Input material Start Marker
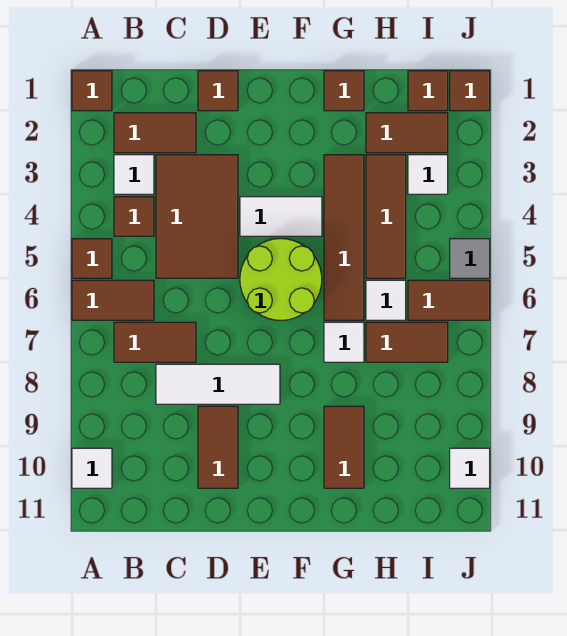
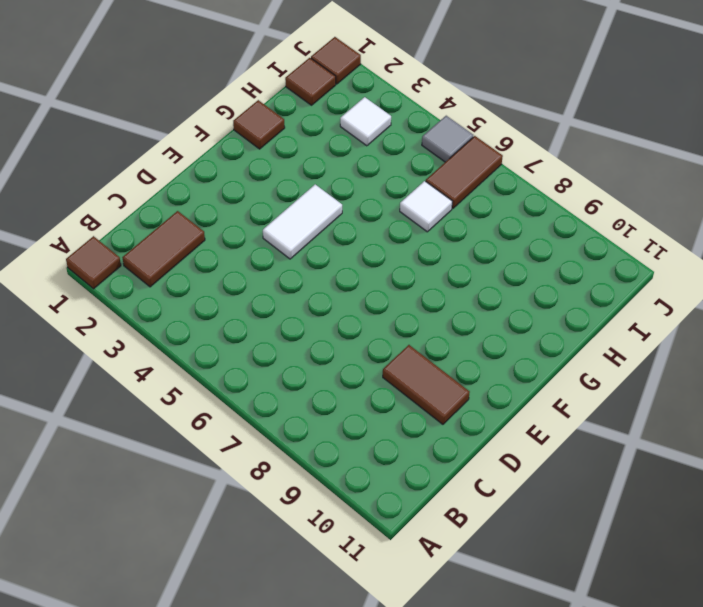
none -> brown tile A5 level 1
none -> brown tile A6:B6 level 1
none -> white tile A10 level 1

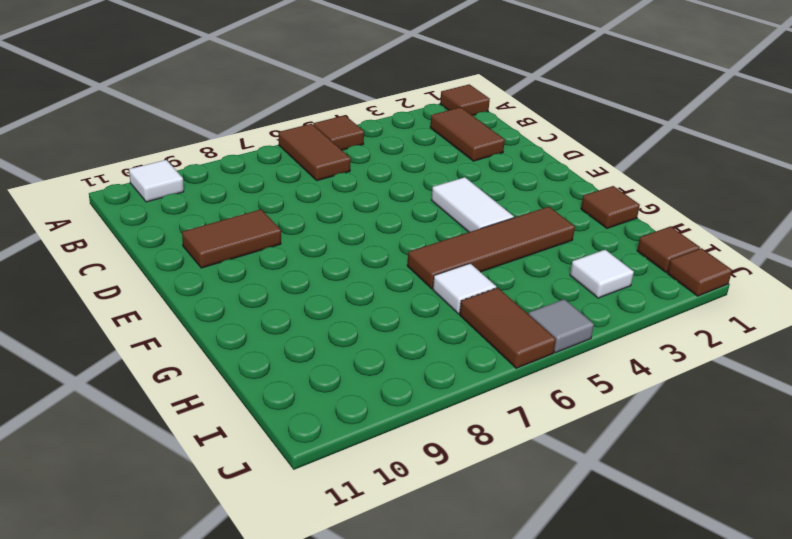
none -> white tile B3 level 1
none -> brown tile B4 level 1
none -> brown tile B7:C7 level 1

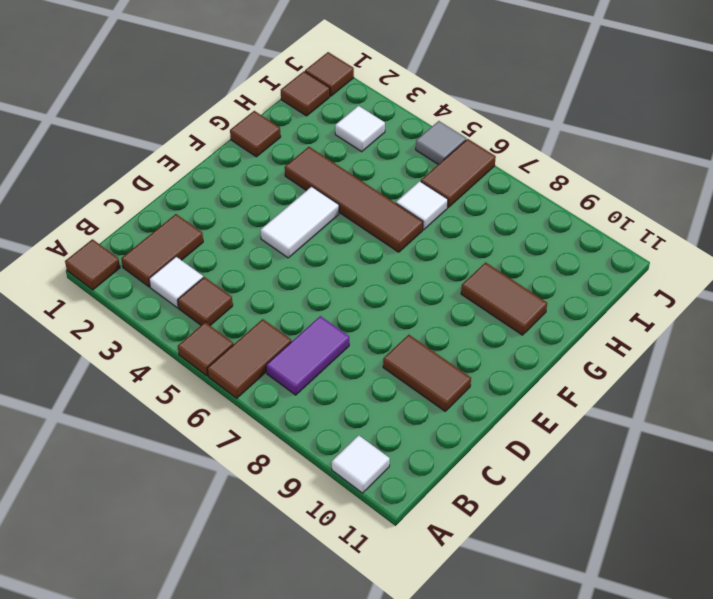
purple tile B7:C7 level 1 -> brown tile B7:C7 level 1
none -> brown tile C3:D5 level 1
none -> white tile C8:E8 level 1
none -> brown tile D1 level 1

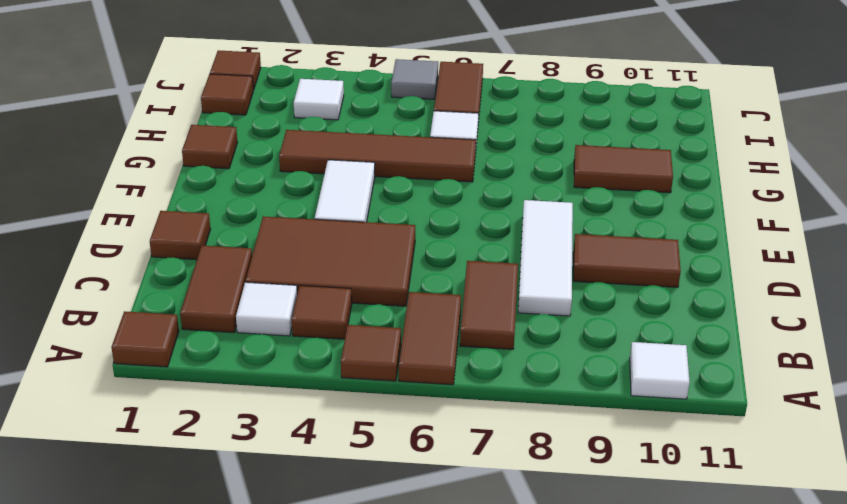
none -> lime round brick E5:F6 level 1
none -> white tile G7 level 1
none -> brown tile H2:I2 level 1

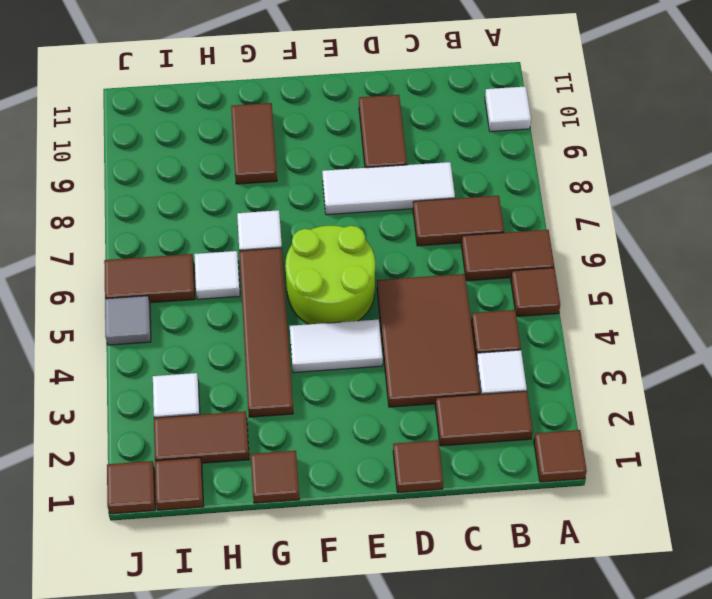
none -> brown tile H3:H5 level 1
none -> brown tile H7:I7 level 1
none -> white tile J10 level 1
Input material End Marker
» **Task statement**:
Output the entries above exactly as given, but strip out the pictures.

» **Answer below**:
none -> brown tile A5 level 1
none -> brown tile A6:B6 level 1
none -> white tile A10 level 1

none -> white tile B3 level 1
none -> brown tile B4 level 1
none -> brown tile B7:C7 level 1

purple tile B7:C7 level 1 -> brown tile B7:C7 level 1
none -> brown tile C3:D5 level 1
none -> white tile C8:E8 level 1
none -> brown tile D1 level 1

none -> lime round brick E5:F6 level 1
none -> white tile G7 level 1
none -> brown tile H2:I2 level 1

none -> brown tile H3:H5 level 1
none -> brown tile H7:I7 level 1
none -> white tile J10 level 1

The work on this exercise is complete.